» **What you have to do**
Below are the records; how many of their lines contain "orange"? Reply only with that figure.

» **Source data**
******************************

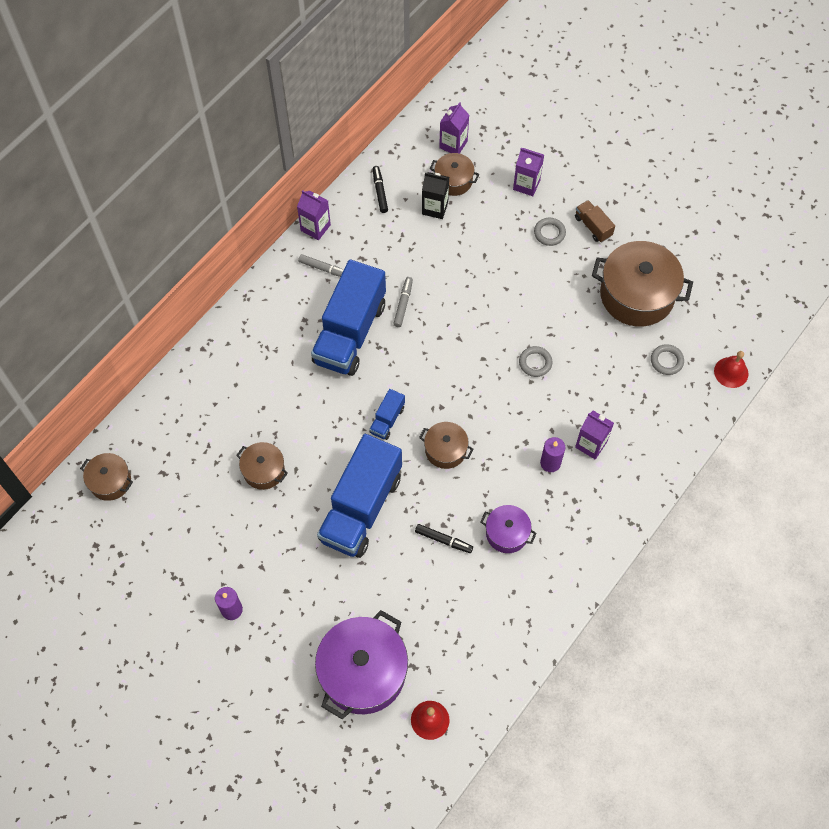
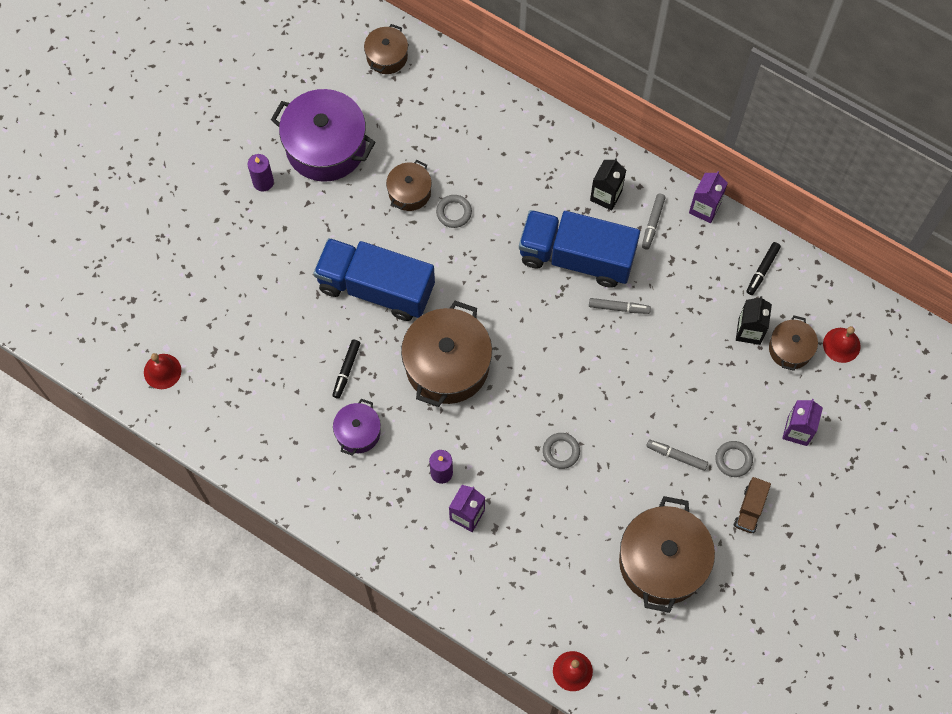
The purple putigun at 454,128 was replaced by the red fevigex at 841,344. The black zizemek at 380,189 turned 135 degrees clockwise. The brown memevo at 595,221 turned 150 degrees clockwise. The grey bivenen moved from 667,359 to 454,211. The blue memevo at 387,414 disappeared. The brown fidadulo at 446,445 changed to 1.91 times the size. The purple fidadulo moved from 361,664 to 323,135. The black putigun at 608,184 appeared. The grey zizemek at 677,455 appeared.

******************************

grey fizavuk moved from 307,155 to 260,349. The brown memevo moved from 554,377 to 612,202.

******************************

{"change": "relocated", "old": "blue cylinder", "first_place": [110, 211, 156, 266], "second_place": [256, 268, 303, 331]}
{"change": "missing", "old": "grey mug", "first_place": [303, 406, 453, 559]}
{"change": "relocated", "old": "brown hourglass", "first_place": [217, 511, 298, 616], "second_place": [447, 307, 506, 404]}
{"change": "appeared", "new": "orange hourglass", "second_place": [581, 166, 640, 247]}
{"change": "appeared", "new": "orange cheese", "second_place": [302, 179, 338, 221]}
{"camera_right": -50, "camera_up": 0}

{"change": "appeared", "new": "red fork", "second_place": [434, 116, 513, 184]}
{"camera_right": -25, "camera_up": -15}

******************************

» **Result below**
2